[What to work on] What is the number of lines in the data below that contain "white"? Reply with the number only.
----- Record set -----
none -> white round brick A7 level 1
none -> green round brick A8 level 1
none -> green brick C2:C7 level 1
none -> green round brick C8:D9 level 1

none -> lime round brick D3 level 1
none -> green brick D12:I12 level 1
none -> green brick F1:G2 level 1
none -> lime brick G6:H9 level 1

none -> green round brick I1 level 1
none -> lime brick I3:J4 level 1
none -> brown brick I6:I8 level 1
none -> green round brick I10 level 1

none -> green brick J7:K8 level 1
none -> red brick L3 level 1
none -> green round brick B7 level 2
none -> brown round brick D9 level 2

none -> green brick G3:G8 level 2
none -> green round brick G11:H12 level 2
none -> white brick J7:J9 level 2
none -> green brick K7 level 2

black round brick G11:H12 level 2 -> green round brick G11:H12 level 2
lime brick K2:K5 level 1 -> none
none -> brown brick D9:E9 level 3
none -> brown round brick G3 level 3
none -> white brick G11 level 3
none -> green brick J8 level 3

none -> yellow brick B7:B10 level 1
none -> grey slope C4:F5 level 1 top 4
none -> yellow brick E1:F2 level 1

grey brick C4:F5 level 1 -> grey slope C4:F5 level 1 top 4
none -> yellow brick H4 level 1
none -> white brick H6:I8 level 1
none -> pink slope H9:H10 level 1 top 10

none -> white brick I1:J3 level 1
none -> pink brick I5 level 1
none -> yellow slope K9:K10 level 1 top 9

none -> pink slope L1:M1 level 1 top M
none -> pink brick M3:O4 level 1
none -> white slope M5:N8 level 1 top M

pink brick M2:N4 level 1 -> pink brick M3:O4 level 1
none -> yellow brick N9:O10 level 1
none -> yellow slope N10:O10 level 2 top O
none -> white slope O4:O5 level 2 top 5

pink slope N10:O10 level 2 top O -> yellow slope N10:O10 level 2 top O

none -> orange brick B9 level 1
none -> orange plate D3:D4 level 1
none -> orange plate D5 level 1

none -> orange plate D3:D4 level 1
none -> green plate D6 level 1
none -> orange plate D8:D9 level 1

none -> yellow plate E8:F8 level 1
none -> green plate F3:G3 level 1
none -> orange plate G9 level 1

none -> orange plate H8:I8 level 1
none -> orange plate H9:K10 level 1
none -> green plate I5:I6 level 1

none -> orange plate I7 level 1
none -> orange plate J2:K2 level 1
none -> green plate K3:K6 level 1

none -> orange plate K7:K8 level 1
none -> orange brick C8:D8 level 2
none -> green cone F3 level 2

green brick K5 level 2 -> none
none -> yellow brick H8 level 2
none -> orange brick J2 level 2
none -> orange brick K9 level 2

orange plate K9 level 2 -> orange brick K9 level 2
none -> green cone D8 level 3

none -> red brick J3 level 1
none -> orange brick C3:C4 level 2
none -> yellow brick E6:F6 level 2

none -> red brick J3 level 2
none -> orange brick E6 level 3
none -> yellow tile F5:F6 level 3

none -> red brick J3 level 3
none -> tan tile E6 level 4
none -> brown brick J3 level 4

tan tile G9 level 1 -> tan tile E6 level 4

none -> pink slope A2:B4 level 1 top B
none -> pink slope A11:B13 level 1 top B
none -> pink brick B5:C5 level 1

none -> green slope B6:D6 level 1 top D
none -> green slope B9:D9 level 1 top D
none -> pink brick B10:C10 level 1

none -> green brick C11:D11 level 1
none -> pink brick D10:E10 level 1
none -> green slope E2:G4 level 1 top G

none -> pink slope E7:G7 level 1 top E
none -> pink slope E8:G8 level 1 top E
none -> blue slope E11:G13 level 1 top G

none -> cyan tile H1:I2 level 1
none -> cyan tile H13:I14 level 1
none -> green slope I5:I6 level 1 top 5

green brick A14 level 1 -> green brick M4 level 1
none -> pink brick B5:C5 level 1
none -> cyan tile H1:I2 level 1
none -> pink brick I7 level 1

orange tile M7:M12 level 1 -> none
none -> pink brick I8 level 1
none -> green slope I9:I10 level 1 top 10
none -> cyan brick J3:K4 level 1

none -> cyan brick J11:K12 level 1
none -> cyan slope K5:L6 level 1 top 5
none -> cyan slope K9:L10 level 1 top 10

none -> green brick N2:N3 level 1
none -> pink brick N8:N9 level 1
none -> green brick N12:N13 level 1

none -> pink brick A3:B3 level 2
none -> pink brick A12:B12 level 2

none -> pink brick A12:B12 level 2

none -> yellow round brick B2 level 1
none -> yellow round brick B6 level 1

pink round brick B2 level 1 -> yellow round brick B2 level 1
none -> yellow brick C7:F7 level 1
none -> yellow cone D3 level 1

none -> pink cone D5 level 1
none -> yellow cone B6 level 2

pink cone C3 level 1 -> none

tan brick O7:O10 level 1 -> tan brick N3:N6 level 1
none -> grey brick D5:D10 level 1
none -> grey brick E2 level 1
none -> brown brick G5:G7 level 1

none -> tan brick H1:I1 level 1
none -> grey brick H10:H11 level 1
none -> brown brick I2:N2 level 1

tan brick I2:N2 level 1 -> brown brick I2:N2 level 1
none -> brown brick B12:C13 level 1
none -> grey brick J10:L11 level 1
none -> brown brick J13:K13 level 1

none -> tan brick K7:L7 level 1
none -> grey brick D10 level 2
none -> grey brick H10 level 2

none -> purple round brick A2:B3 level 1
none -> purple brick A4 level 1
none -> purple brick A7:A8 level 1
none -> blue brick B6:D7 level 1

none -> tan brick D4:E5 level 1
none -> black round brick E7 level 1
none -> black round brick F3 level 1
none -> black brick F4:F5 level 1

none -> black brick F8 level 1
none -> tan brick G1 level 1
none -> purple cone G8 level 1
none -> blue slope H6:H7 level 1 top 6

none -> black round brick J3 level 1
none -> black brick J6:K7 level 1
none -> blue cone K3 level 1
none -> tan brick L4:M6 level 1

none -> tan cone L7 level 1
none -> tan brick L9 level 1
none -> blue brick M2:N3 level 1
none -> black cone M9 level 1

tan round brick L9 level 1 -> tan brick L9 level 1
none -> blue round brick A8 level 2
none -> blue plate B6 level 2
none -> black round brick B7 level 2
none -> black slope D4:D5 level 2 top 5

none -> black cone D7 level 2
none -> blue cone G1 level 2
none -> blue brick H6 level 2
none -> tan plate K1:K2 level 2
-----
[The completed task] 7